THE PROBLEM:
Wherever the listing has a line with the string "tile", copy that line out.

EXTRACTED DATA:
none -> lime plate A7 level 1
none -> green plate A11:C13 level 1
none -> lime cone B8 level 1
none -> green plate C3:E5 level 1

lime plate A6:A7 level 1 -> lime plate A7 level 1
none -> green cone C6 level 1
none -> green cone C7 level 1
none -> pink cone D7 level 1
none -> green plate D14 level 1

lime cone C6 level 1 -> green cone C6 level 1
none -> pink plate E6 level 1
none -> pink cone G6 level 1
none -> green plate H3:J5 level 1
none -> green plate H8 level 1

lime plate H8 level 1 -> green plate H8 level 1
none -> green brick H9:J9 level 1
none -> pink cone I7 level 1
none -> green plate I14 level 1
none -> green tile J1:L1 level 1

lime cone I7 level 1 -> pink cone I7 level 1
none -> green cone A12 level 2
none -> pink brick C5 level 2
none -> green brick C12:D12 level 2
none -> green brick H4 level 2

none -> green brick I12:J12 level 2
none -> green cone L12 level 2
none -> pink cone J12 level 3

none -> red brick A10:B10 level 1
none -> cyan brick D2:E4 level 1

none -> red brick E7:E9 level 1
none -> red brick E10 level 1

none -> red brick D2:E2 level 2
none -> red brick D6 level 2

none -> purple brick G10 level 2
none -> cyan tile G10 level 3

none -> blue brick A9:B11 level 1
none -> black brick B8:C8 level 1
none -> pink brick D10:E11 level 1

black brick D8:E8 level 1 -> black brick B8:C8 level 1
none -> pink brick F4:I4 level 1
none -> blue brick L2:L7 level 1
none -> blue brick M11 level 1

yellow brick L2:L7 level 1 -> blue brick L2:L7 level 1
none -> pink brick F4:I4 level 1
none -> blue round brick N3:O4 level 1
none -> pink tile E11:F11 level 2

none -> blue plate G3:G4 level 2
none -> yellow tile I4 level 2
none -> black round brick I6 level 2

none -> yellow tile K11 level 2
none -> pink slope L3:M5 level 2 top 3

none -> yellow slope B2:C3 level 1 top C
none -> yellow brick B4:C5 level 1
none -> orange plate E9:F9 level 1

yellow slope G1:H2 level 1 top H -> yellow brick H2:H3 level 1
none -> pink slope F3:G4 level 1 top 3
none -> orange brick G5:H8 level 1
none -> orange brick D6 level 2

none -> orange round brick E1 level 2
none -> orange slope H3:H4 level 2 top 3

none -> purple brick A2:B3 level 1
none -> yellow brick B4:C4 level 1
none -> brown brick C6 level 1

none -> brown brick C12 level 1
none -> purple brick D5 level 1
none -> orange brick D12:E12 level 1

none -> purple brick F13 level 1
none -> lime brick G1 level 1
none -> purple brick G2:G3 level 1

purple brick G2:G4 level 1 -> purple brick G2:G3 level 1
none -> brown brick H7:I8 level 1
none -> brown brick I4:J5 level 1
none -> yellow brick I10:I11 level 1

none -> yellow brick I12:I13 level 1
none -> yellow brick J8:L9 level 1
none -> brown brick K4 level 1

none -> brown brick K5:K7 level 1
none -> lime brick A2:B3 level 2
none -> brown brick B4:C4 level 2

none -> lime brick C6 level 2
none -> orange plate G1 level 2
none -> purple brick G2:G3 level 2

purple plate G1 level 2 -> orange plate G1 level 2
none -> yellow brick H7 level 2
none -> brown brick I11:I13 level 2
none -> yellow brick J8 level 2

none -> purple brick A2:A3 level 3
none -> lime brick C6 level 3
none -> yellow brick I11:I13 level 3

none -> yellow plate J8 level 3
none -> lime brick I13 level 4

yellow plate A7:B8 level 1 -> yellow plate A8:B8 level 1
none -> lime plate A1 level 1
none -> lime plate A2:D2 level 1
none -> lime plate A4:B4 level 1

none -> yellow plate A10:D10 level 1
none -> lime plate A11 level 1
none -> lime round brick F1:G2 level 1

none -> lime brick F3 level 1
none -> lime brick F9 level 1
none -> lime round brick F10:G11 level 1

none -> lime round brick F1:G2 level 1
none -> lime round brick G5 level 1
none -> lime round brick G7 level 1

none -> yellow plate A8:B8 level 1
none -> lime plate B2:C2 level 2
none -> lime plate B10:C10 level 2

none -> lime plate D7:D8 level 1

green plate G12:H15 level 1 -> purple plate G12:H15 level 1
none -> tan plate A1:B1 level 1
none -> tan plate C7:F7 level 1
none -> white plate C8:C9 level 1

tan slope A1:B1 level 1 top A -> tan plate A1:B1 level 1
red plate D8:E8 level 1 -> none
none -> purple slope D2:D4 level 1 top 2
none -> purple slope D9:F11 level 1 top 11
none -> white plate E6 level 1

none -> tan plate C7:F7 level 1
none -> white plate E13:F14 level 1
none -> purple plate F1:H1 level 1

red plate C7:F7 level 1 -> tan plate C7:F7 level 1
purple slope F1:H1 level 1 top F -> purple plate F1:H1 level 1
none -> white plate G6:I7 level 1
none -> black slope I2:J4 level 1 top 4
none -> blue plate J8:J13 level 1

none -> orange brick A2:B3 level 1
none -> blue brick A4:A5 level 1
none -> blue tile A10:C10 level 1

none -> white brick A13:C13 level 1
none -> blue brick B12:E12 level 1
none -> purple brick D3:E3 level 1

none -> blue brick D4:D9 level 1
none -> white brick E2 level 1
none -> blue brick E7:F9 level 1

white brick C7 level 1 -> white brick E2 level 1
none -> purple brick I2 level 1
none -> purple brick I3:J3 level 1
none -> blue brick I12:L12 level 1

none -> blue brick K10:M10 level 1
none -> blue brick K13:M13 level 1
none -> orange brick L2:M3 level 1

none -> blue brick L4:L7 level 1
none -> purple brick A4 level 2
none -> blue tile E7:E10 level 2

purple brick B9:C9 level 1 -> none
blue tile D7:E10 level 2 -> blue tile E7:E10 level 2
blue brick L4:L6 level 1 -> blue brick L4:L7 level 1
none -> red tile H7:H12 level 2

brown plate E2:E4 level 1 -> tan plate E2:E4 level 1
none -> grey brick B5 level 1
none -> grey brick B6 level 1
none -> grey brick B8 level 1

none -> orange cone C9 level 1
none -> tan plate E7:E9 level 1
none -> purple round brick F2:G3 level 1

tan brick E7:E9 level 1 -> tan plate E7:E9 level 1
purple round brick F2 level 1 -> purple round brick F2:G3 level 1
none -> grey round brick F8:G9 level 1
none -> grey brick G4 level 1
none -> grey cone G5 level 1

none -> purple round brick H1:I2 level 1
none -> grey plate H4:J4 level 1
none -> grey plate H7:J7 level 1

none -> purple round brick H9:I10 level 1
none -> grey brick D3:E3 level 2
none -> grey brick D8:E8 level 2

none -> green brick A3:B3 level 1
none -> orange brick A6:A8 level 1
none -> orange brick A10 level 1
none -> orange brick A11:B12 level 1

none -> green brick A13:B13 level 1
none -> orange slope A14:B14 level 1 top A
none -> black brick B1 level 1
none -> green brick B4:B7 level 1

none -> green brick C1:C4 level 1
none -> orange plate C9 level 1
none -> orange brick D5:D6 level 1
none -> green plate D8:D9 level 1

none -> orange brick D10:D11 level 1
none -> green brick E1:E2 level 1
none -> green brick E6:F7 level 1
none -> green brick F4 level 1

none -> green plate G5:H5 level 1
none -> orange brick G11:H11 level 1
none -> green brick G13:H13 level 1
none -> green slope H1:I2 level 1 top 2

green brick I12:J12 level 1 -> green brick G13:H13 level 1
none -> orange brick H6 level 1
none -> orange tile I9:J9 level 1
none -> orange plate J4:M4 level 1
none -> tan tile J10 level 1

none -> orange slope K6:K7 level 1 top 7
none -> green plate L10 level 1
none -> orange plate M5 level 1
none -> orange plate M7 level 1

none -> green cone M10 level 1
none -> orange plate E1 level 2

ANSWER SPACE:
none -> green tile J1:L1 level 1
none -> cyan tile G10 level 3
none -> pink tile E11:F11 level 2
none -> yellow tile I4 level 2
none -> yellow tile K11 level 2
none -> blue tile A10:C10 level 1
none -> blue tile E7:E10 level 2
blue tile D7:E10 level 2 -> blue tile E7:E10 level 2
none -> red tile H7:H12 level 2
none -> orange tile I9:J9 level 1
none -> tan tile J10 level 1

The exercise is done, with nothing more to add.